## Directions
From the first line to the last, please reproduce the material exactly, skipping the pictures.
•••••
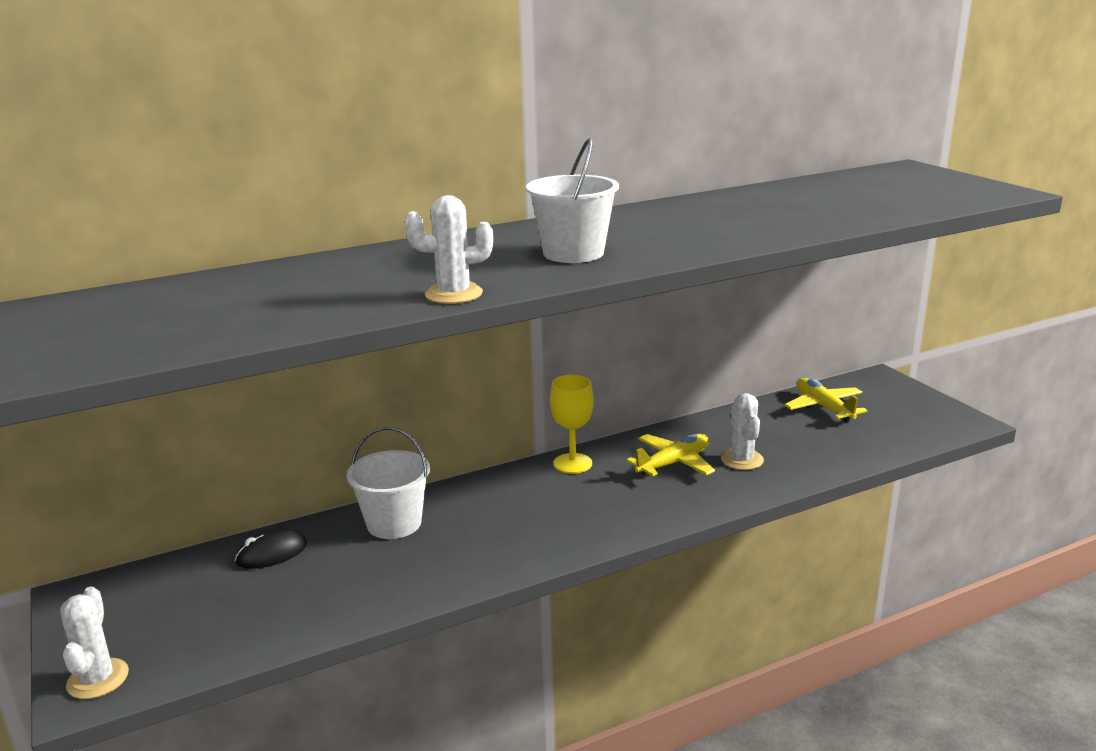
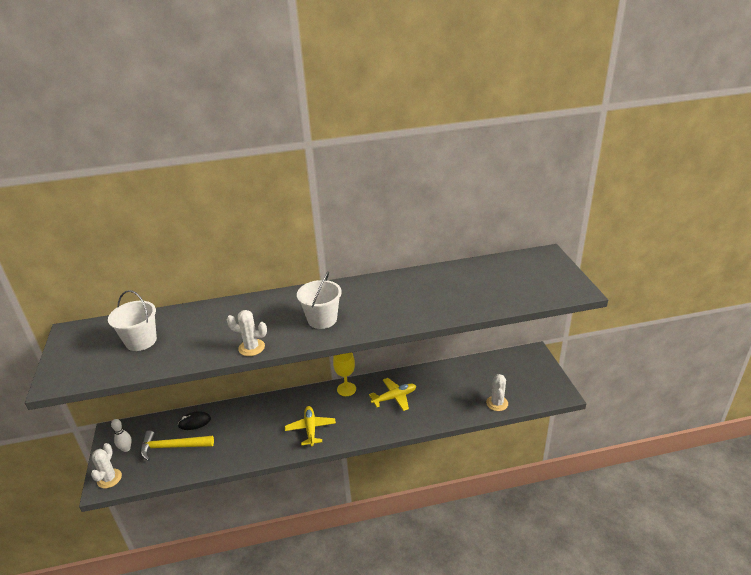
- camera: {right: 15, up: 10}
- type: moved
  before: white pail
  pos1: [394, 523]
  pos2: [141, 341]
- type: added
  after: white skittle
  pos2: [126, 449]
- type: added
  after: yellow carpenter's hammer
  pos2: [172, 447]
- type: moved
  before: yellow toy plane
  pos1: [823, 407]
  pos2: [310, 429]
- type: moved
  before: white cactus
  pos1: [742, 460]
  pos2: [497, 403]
•••••
## Solution to this task
- camera: {right: 15, up: 10}
- type: moved
  before: white pail
  pos1: [394, 523]
  pos2: [141, 341]
- type: added
  after: white skittle
  pos2: [126, 449]
- type: added
  after: yellow carpenter's hammer
  pos2: [172, 447]
- type: moved
  before: yellow toy plane
  pos1: [823, 407]
  pos2: [310, 429]
- type: moved
  before: white cactus
  pos1: [742, 460]
  pos2: [497, 403]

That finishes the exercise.